Start of Record excerpts

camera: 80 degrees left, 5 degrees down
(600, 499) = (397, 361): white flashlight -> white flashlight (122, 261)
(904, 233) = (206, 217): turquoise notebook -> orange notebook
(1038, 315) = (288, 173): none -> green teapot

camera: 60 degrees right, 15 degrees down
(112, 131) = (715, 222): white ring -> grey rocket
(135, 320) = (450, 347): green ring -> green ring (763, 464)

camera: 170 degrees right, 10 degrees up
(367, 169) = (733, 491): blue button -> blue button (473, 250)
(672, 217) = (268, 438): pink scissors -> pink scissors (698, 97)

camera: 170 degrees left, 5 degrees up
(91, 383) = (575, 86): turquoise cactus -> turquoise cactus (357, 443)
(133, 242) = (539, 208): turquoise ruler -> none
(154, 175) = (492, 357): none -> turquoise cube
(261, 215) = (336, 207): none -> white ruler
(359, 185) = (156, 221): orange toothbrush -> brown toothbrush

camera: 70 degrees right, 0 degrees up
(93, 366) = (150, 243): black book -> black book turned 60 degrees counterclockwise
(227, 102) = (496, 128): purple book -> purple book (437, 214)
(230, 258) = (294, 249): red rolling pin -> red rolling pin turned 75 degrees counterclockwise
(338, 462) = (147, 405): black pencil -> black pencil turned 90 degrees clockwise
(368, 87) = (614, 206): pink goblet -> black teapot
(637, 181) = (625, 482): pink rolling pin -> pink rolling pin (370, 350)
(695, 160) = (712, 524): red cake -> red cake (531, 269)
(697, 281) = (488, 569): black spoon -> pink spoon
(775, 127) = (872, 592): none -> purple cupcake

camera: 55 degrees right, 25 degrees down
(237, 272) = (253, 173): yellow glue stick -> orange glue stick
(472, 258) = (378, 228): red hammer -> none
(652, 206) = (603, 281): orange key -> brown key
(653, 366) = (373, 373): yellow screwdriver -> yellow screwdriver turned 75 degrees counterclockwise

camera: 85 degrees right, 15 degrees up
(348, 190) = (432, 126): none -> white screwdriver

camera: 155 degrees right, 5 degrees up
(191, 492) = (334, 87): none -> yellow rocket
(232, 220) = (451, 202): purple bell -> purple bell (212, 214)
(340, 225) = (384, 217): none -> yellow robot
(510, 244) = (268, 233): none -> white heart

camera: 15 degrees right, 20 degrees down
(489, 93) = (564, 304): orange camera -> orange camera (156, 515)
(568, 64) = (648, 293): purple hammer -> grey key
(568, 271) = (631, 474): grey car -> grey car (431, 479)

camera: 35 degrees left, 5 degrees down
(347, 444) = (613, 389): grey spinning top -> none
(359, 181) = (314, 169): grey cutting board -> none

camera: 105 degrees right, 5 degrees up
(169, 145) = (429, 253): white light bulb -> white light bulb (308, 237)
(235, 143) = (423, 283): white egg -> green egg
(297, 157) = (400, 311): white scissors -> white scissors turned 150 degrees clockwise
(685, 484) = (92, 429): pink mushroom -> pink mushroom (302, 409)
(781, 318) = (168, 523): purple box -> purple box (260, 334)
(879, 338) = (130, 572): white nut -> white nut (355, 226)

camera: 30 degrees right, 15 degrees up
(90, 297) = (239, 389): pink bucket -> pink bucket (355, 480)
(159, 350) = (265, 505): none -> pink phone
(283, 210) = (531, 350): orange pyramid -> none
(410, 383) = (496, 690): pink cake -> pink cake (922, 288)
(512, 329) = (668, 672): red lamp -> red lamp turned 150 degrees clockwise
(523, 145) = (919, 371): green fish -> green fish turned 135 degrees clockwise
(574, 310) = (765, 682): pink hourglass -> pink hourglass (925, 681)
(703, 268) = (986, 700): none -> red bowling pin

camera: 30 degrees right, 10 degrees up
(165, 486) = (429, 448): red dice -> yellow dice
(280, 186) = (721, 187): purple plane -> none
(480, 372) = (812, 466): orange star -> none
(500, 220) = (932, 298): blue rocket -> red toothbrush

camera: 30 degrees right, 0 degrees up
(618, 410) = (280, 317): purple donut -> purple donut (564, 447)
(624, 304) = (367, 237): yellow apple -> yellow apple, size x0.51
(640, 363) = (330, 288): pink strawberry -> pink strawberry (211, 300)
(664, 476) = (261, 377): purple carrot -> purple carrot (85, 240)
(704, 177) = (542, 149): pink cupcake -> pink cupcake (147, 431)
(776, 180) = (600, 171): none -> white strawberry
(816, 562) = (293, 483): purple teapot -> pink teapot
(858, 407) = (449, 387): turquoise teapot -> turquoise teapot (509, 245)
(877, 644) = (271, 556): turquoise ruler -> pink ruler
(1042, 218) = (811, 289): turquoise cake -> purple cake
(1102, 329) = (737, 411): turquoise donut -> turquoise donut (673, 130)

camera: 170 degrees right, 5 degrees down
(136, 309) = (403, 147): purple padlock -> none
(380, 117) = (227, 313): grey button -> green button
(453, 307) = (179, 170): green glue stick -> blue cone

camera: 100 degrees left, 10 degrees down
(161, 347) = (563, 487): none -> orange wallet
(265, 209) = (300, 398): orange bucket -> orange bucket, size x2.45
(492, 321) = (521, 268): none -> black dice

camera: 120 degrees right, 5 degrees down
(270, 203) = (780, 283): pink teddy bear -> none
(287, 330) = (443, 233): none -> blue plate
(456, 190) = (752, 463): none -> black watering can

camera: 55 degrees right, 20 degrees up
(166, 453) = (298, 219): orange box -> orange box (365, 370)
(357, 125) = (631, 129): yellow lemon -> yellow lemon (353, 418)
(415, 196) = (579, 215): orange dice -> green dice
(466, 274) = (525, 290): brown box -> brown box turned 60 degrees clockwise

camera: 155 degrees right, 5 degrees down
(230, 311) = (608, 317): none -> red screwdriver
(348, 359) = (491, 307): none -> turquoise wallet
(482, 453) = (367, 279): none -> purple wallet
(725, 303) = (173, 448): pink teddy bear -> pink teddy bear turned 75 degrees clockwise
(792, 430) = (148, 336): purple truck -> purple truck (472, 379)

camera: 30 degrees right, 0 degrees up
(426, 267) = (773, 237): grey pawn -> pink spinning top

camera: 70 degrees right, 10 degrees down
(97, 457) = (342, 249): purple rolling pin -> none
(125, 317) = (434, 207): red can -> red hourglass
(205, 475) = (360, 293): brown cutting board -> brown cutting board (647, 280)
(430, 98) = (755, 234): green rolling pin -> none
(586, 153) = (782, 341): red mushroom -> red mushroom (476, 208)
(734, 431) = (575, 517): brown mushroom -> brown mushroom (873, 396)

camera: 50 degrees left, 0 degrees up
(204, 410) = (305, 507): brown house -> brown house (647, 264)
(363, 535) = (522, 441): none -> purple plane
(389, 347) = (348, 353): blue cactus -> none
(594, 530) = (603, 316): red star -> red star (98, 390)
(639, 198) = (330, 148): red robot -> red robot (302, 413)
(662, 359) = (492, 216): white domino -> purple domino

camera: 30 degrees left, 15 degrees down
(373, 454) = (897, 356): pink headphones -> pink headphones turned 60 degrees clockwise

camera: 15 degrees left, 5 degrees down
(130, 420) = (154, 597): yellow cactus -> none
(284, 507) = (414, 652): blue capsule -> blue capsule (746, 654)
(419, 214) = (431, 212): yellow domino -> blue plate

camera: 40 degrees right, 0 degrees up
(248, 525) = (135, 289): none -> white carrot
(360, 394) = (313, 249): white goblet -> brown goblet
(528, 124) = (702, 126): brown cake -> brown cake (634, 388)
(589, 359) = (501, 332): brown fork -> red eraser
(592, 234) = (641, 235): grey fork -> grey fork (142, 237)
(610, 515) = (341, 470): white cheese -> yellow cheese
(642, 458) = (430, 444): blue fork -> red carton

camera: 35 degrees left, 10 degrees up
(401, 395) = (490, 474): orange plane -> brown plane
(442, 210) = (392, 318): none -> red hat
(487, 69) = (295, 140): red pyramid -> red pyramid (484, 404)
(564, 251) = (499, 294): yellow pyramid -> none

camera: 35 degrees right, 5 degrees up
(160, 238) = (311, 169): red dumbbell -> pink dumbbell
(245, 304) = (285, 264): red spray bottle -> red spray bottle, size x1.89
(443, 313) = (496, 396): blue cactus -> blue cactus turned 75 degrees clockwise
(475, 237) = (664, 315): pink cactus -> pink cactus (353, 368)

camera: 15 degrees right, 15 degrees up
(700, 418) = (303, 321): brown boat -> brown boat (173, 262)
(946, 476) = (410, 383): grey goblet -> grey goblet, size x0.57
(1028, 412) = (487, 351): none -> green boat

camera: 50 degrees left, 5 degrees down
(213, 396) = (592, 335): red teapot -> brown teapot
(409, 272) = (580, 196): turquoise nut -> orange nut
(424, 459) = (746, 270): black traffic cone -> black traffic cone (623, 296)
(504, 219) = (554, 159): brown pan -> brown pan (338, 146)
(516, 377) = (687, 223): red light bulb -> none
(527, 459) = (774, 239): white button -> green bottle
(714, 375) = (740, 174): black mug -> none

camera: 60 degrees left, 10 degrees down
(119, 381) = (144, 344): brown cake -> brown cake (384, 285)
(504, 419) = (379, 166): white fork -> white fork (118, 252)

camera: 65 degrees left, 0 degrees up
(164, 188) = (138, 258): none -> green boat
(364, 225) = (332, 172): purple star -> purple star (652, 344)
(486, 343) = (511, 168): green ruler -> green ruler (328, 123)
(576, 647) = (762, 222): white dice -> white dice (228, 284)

End of Record excerpts

### What needs to be done
Every line above from the line with "(136, 309) = (403, 147): purple" to the line with "(357, 125) = (631, 129): yellow" is wanted, ends included; write them out exactly and add no other line.

### Answer to this problem
(136, 309) = (403, 147): purple padlock -> none
(380, 117) = (227, 313): grey button -> green button
(453, 307) = (179, 170): green glue stick -> blue cone

camera: 100 degrees left, 10 degrees down
(161, 347) = (563, 487): none -> orange wallet
(265, 209) = (300, 398): orange bucket -> orange bucket, size x2.45
(492, 321) = (521, 268): none -> black dice

camera: 120 degrees right, 5 degrees down
(270, 203) = (780, 283): pink teddy bear -> none
(287, 330) = (443, 233): none -> blue plate
(456, 190) = (752, 463): none -> black watering can

camera: 55 degrees right, 20 degrees up
(166, 453) = (298, 219): orange box -> orange box (365, 370)
(357, 125) = (631, 129): yellow lemon -> yellow lemon (353, 418)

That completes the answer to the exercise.